Every record below must come back exactly as written, with the images dropped.

** Opening Extracted material block **

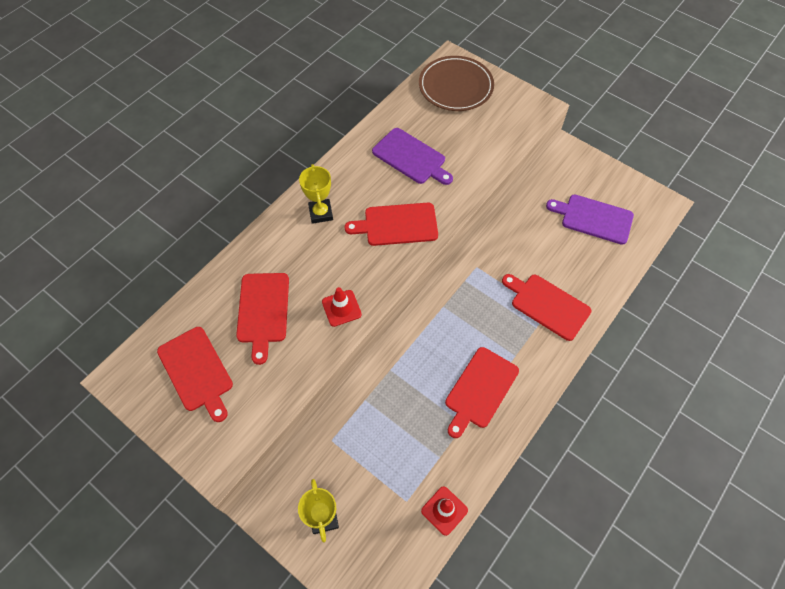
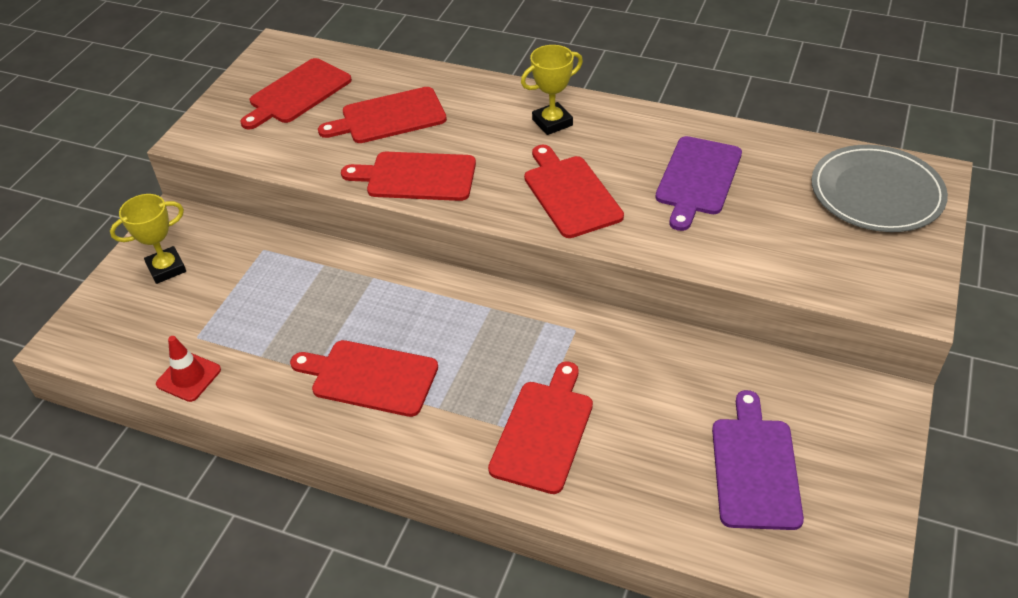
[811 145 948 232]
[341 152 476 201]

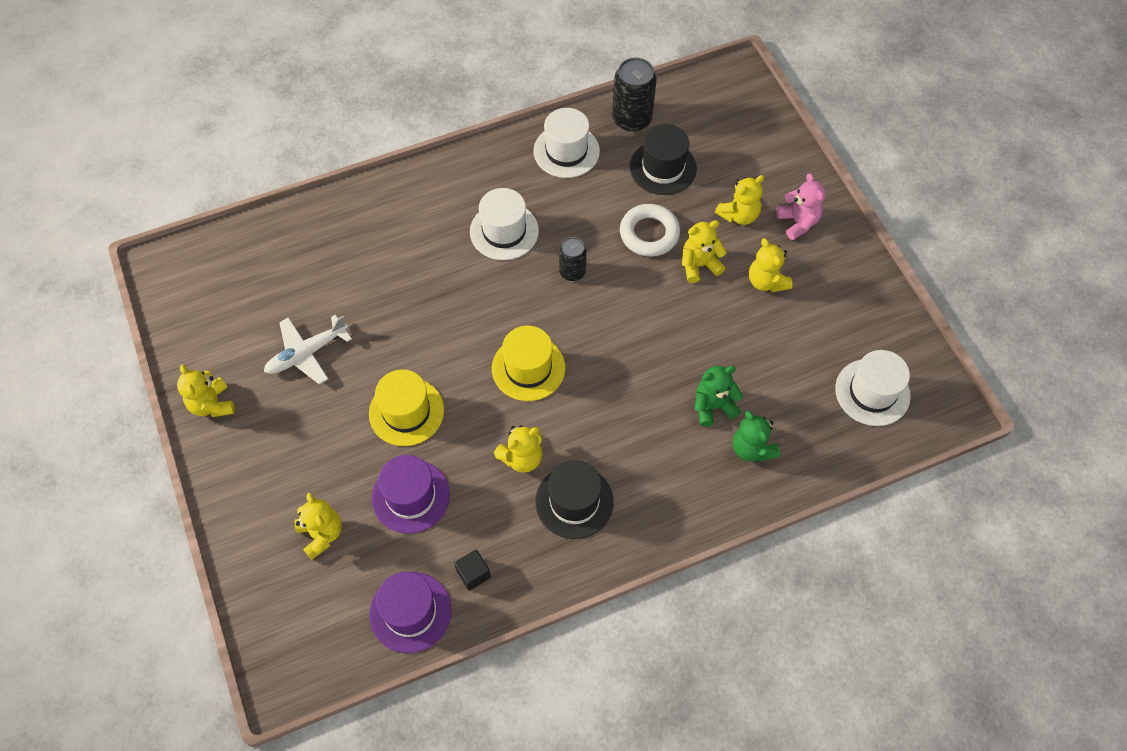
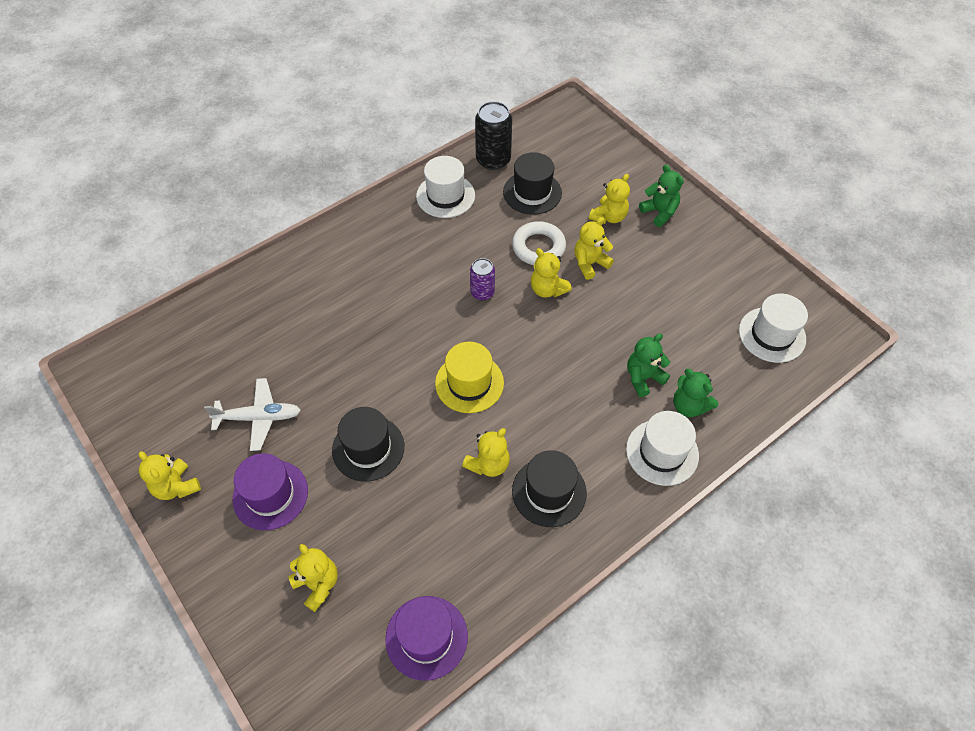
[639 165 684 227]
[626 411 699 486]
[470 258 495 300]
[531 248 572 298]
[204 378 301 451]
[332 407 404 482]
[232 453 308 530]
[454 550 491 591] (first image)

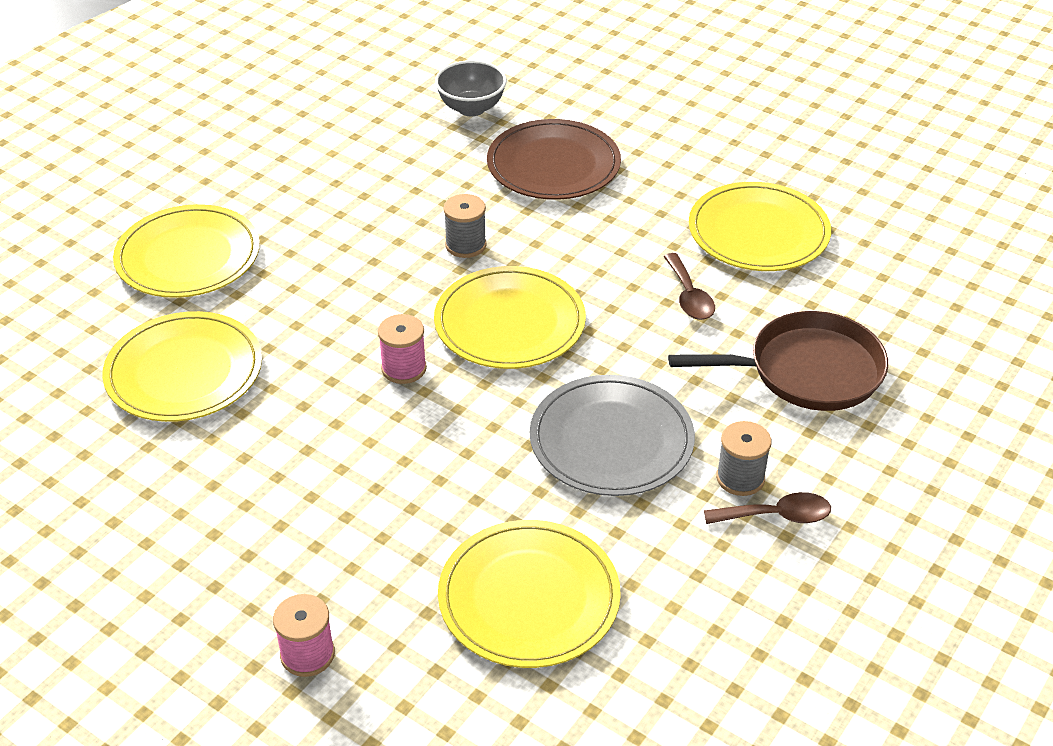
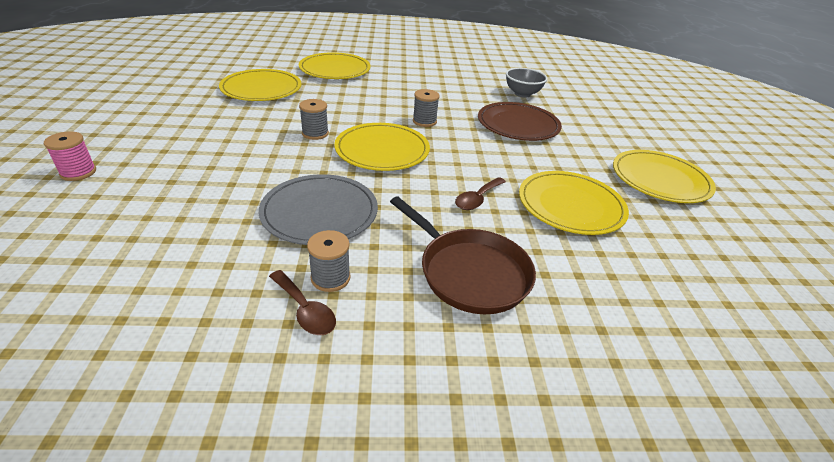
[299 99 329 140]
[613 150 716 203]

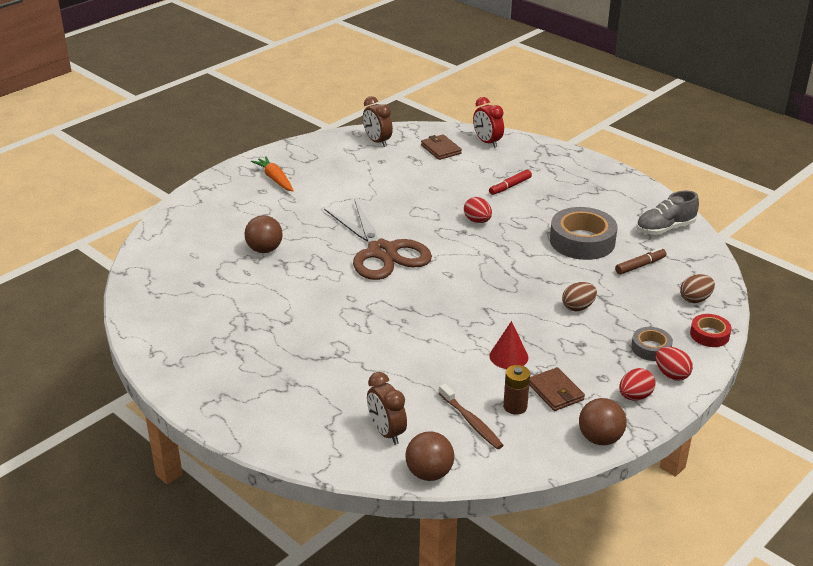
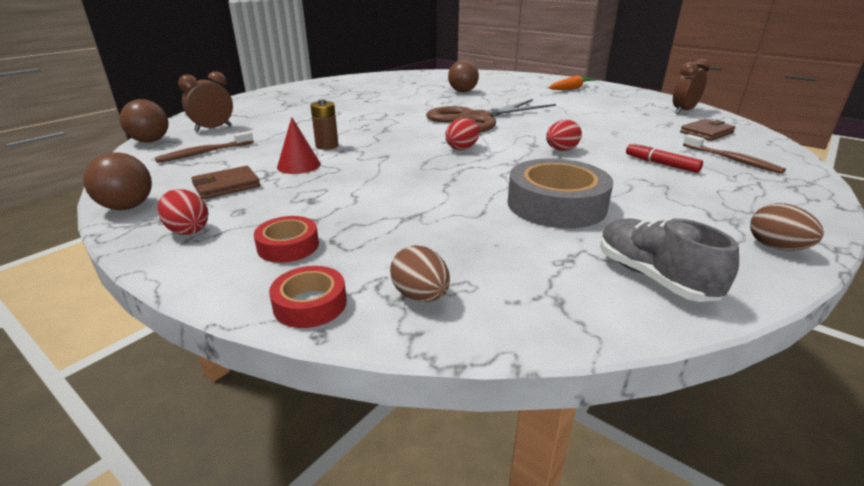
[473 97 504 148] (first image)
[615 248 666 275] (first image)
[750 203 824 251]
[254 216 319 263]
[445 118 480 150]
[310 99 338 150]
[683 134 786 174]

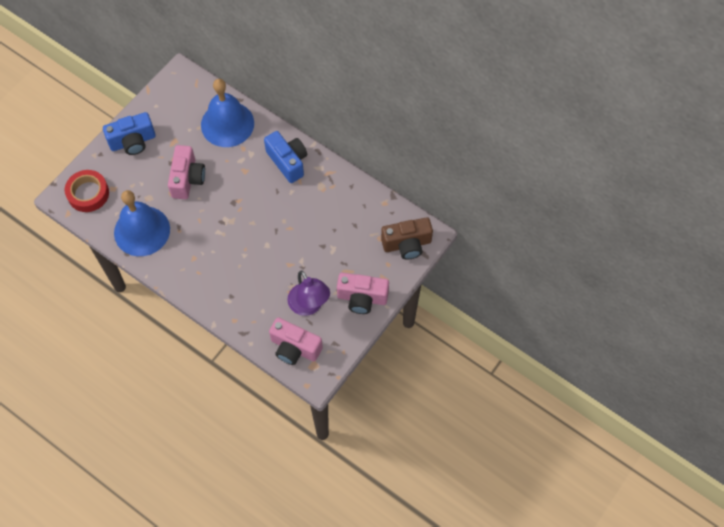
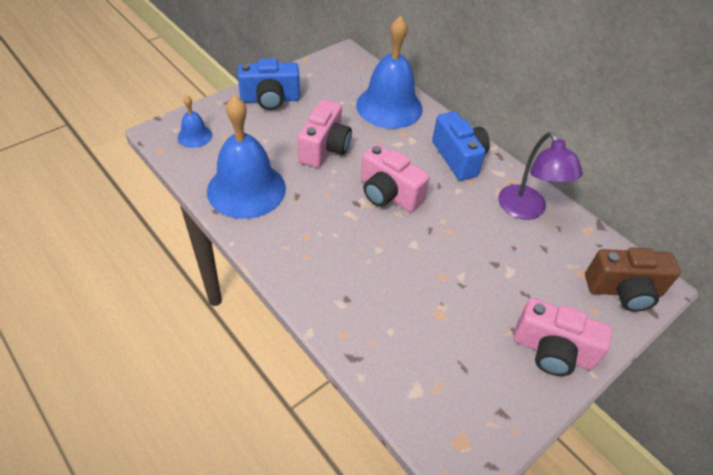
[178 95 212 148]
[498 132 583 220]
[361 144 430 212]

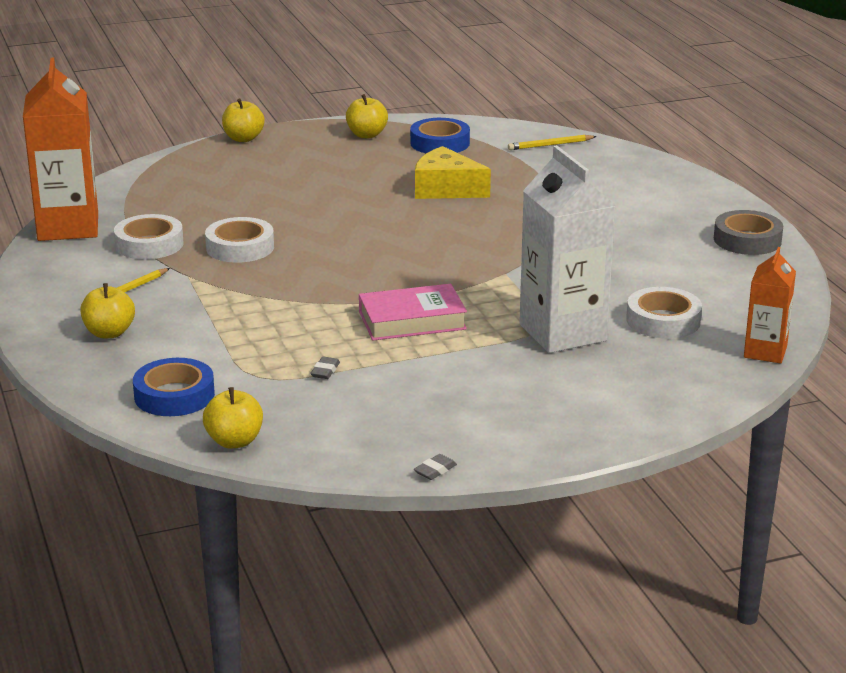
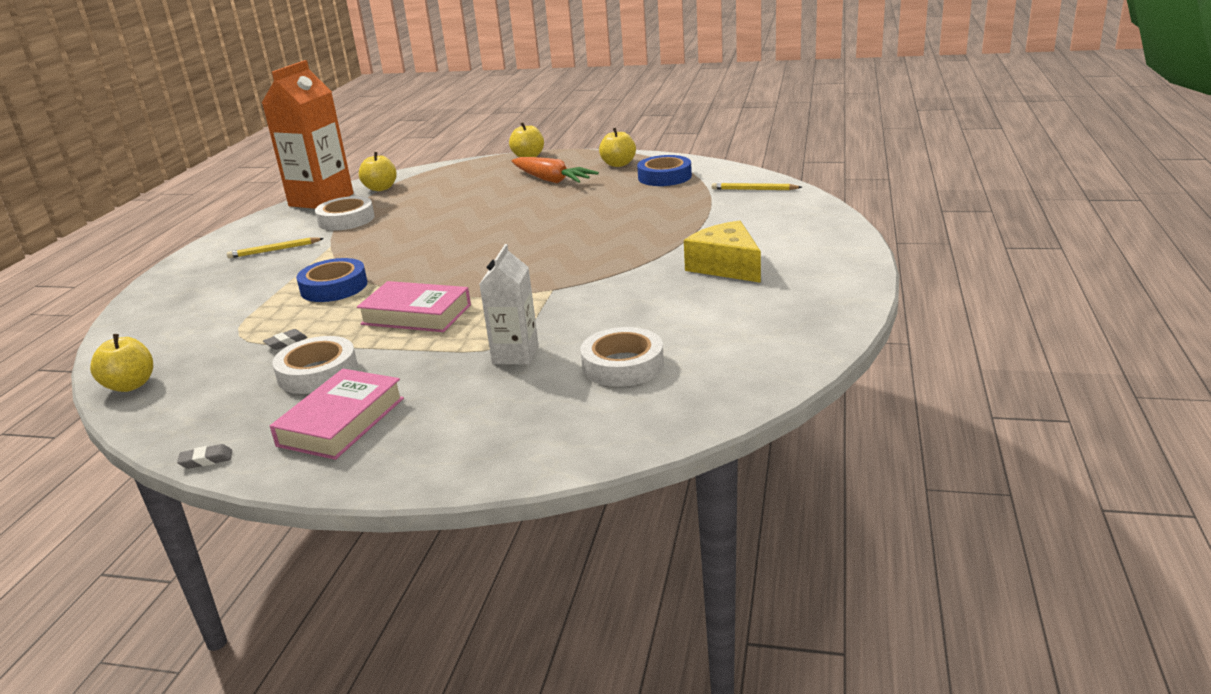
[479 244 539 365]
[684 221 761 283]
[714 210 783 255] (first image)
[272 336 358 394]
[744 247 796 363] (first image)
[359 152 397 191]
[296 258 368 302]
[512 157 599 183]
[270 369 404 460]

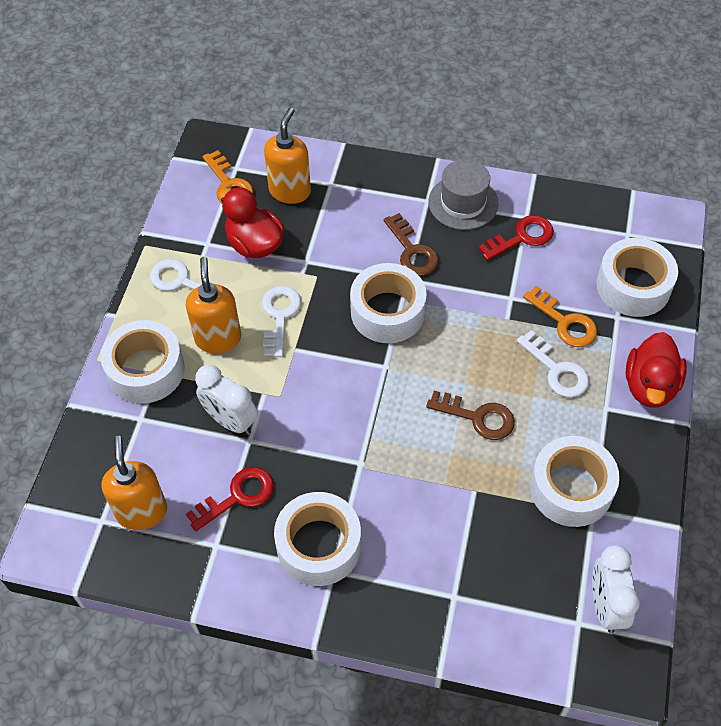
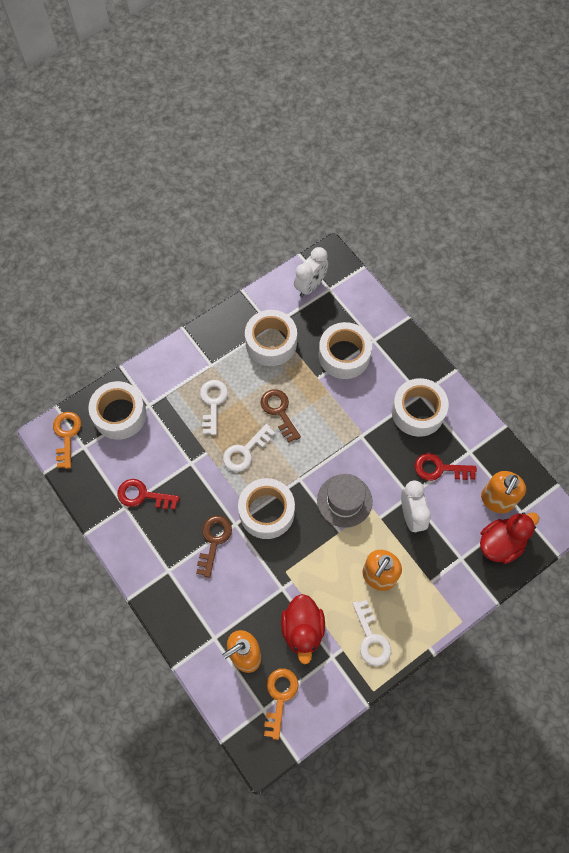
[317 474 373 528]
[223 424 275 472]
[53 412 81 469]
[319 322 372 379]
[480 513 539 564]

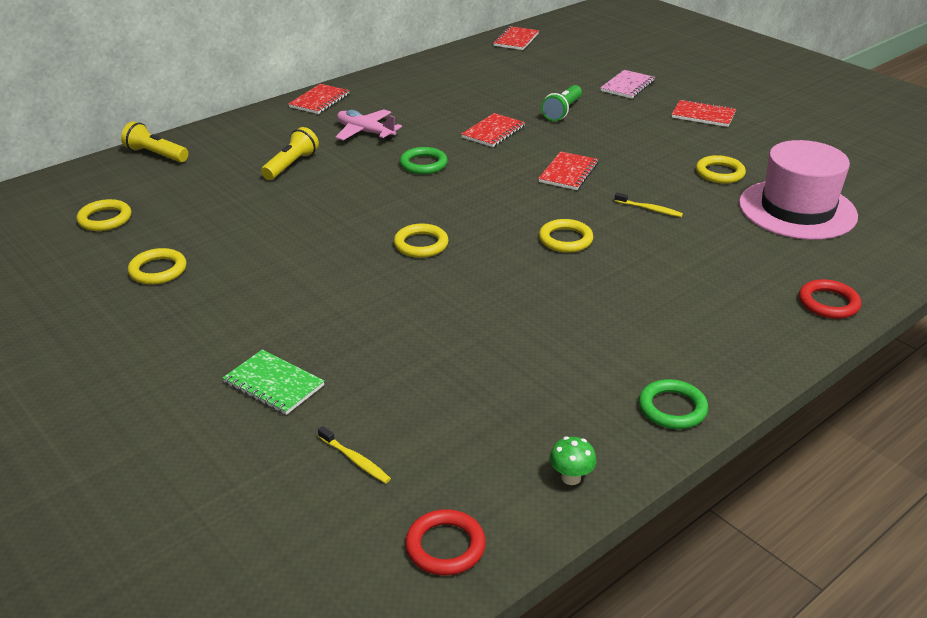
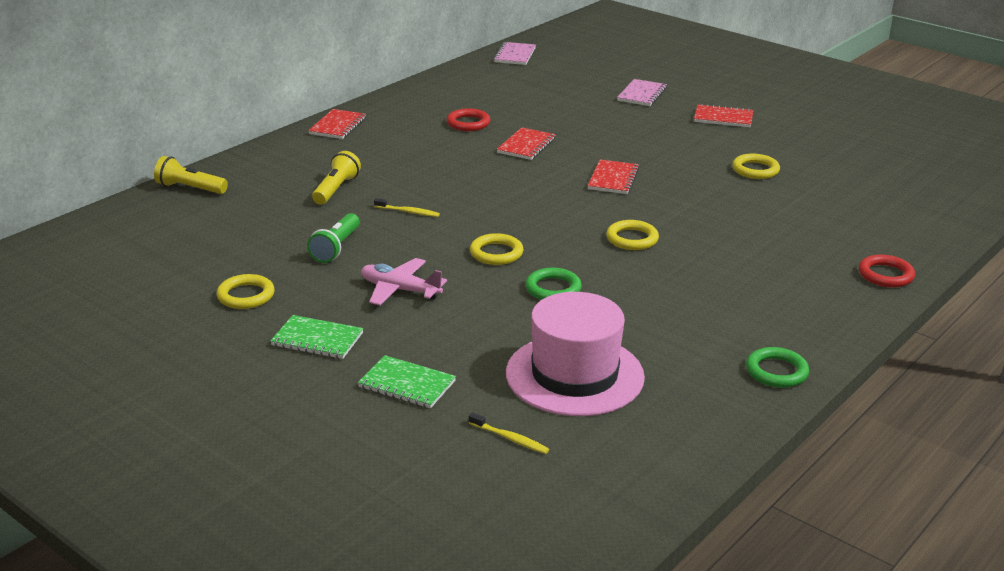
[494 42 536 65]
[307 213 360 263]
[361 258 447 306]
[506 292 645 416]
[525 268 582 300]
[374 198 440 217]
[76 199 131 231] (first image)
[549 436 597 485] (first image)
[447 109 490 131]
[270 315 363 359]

** Closing Extracted material block **

Exercise result:
[811 145 948 232]
[341 152 476 201]

[639 165 684 227]
[626 411 699 486]
[470 258 495 300]
[531 248 572 298]
[204 378 301 451]
[332 407 404 482]
[232 453 308 530]
[454 550 491 591] (first image)

[299 99 329 140]
[613 150 716 203]

[473 97 504 148] (first image)
[615 248 666 275] (first image)
[750 203 824 251]
[254 216 319 263]
[445 118 480 150]
[310 99 338 150]
[683 134 786 174]

[178 95 212 148]
[498 132 583 220]
[361 144 430 212]

[479 244 539 365]
[684 221 761 283]
[714 210 783 255] (first image)
[272 336 358 394]
[744 247 796 363] (first image)
[359 152 397 191]
[296 258 368 302]
[512 157 599 183]
[270 369 404 460]

[317 474 373 528]
[223 424 275 472]
[53 412 81 469]
[319 322 372 379]
[480 513 539 564]

[494 42 536 65]
[307 213 360 263]
[361 258 447 306]
[506 292 645 416]
[525 268 582 300]
[374 198 440 217]
[76 199 131 231] (first image)
[549 436 597 485] (first image)
[447 109 490 131]
[270 315 363 359]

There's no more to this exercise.